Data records

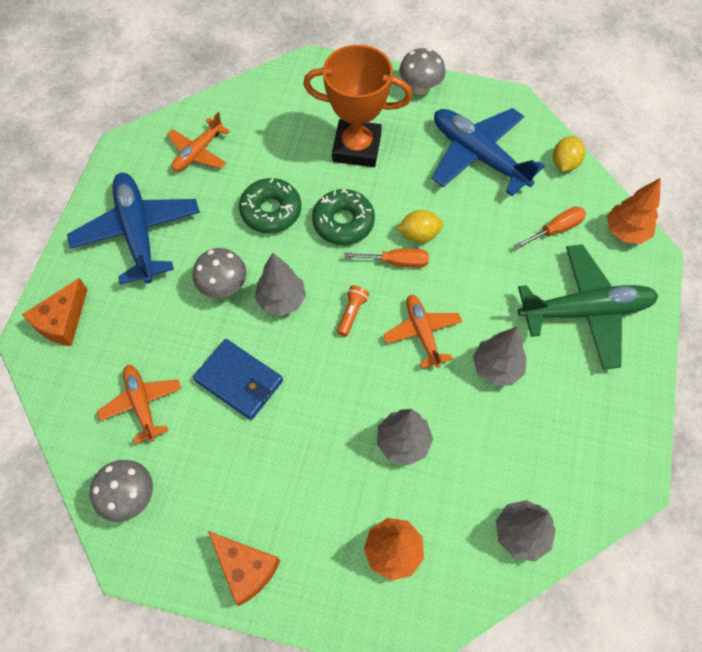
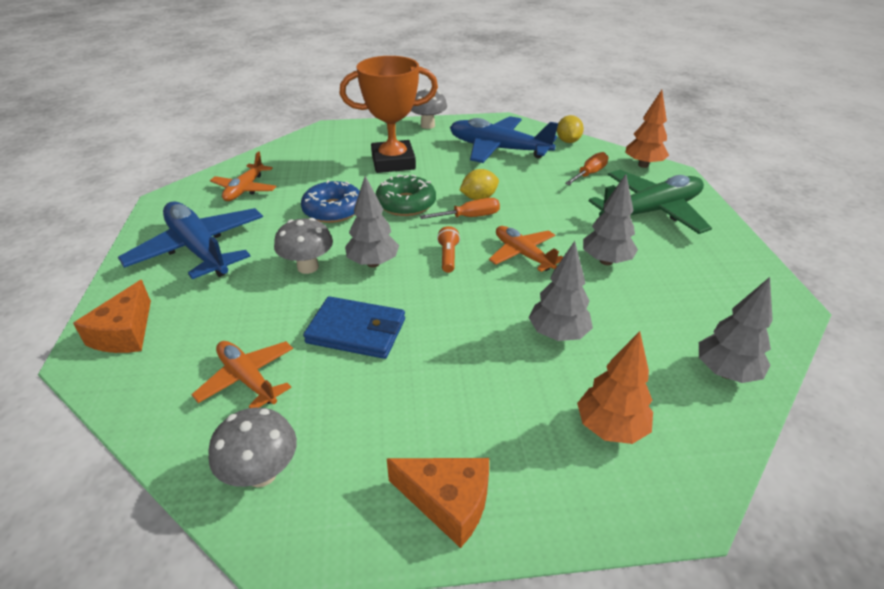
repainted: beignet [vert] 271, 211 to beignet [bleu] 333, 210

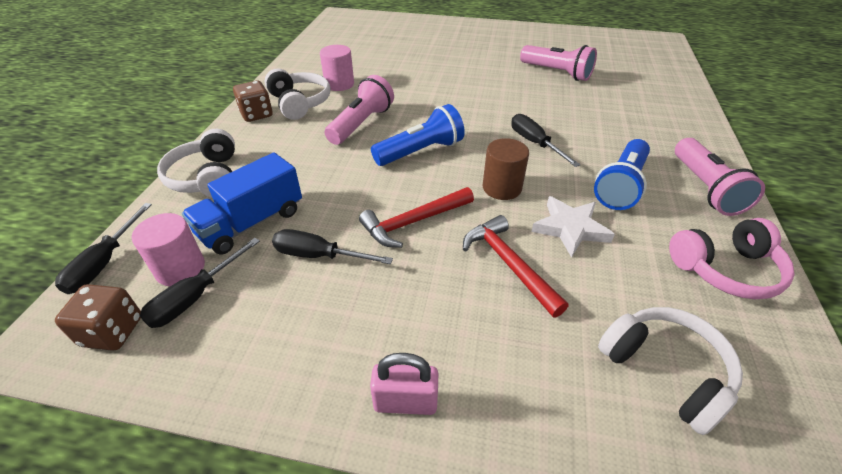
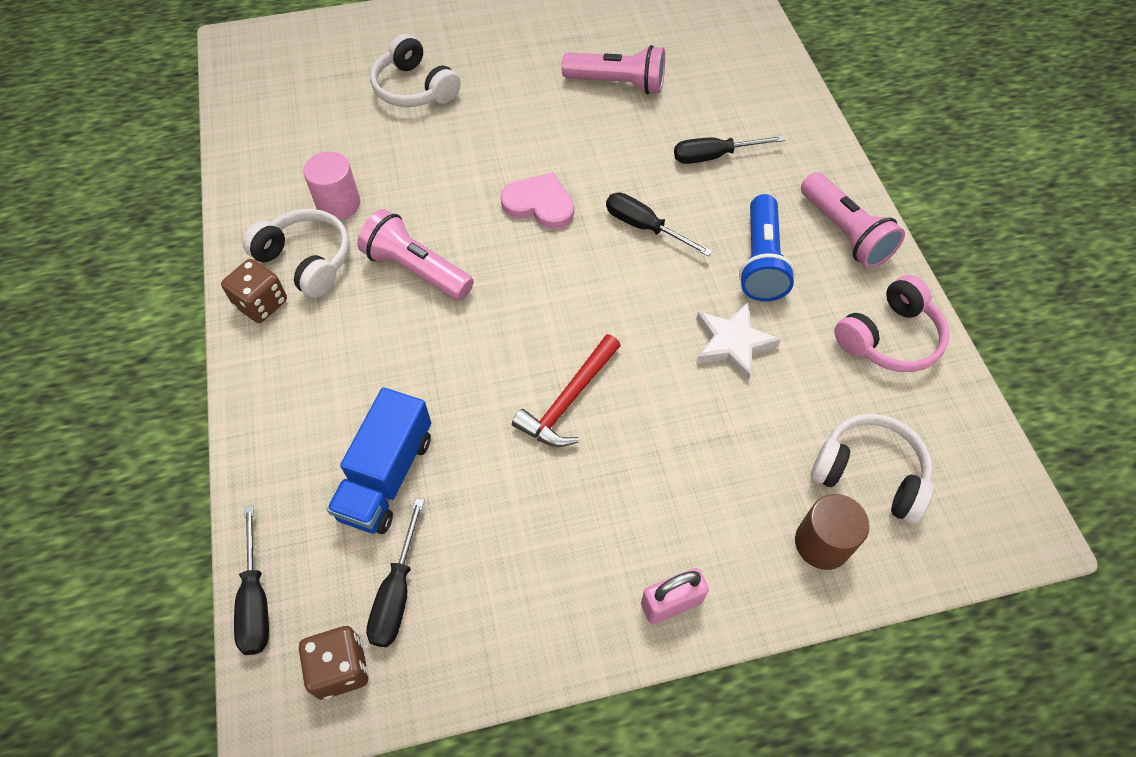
gone: cylindre [rose] 180, 269; lampe de poche [bleu] 420, 151; marteau [rouge] 509, 264
new: cœur [rose] 539, 204
shifted: casque audio [blanc] 207, 177 to 414, 88; tournevis [noir] 319, 256 to 714, 156; cylindre [marron] 502, 188 to 822, 543
rotated: lampe de poche [rose] 361, 124 = 417, 270 60 degrees counterclockwise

== Problem ==
Keep the pictures out of the copy and write out the data exactly as it stands.

== Result for this task ==
repainted: beignet [vert] 271, 211 to beignet [bleu] 333, 210

gone: cylindre [rose] 180, 269; lampe de poche [bleu] 420, 151; marteau [rouge] 509, 264
new: cœur [rose] 539, 204
shifted: casque audio [blanc] 207, 177 to 414, 88; tournevis [noir] 319, 256 to 714, 156; cylindre [marron] 502, 188 to 822, 543
rotated: lampe de poche [rose] 361, 124 = 417, 270 60 degrees counterclockwise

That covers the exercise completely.